_Directive_:
Please return every line of the listing below that contains the word "each", copied in full.

_Records shown_:
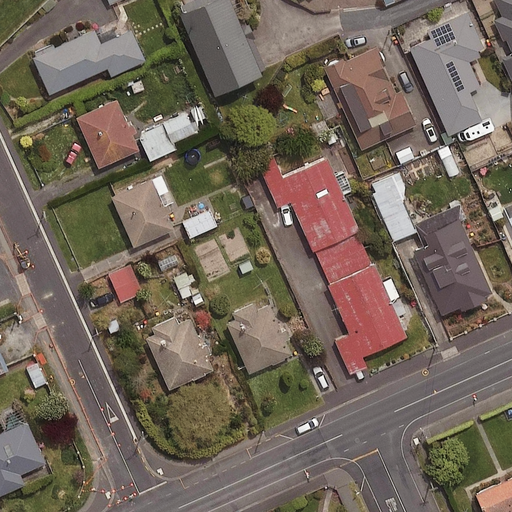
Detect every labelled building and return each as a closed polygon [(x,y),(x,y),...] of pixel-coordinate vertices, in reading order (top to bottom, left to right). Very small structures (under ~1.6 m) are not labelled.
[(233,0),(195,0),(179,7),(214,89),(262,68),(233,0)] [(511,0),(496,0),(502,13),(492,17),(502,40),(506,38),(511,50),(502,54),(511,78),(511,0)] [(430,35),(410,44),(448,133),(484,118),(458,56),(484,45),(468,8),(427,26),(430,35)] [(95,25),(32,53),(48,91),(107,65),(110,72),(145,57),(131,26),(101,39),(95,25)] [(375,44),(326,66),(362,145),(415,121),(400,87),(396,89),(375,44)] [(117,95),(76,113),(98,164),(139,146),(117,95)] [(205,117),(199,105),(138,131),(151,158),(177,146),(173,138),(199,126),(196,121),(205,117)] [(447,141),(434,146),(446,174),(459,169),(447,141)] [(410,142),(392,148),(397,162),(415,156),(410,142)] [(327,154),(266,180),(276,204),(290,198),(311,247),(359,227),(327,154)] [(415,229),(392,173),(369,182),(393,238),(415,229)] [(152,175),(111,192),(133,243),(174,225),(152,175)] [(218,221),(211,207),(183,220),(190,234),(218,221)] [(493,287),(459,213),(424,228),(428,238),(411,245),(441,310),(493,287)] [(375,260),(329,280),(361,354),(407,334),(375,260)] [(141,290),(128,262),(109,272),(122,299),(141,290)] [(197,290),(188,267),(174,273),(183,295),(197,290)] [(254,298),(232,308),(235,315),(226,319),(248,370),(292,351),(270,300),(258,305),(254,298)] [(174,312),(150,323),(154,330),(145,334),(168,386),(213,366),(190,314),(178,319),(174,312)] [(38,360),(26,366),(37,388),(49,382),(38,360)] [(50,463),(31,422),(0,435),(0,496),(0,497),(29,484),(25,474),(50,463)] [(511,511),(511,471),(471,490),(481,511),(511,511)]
==
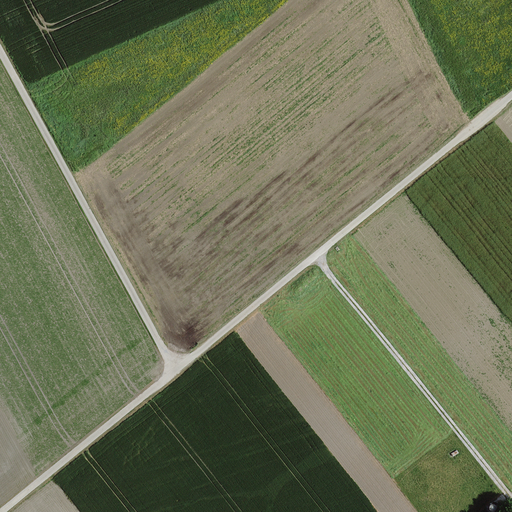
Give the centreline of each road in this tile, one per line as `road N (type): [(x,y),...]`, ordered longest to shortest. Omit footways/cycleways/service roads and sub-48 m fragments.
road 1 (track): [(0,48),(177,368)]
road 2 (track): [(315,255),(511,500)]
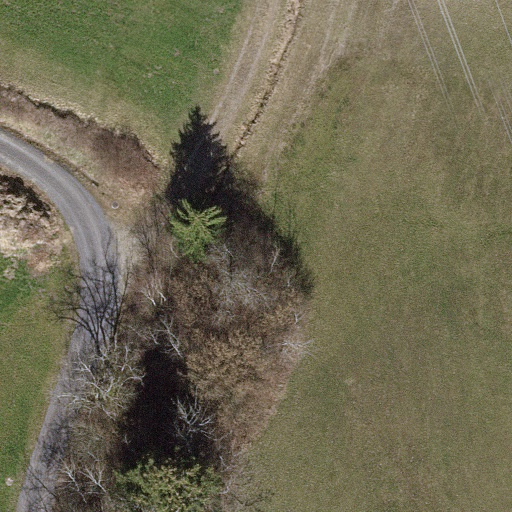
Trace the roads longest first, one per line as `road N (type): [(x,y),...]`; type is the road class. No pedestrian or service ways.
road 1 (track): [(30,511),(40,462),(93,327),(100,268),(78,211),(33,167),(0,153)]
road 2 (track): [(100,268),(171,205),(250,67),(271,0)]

_Full response_:
Detect every labelled building and return each as a closed polygon [(x,y),(x,y),...] of pixel-coordinate vertices, in reading order (top to bottom, left to right). Very small structures (under ~1.6 m) are not labelled.
Give the centreline of each road in this tile, one per line as `road N (type): [(x,y),...]`, ordered longest to shortest. Omit footways/cycleways/service roads and sub-48 m fragments.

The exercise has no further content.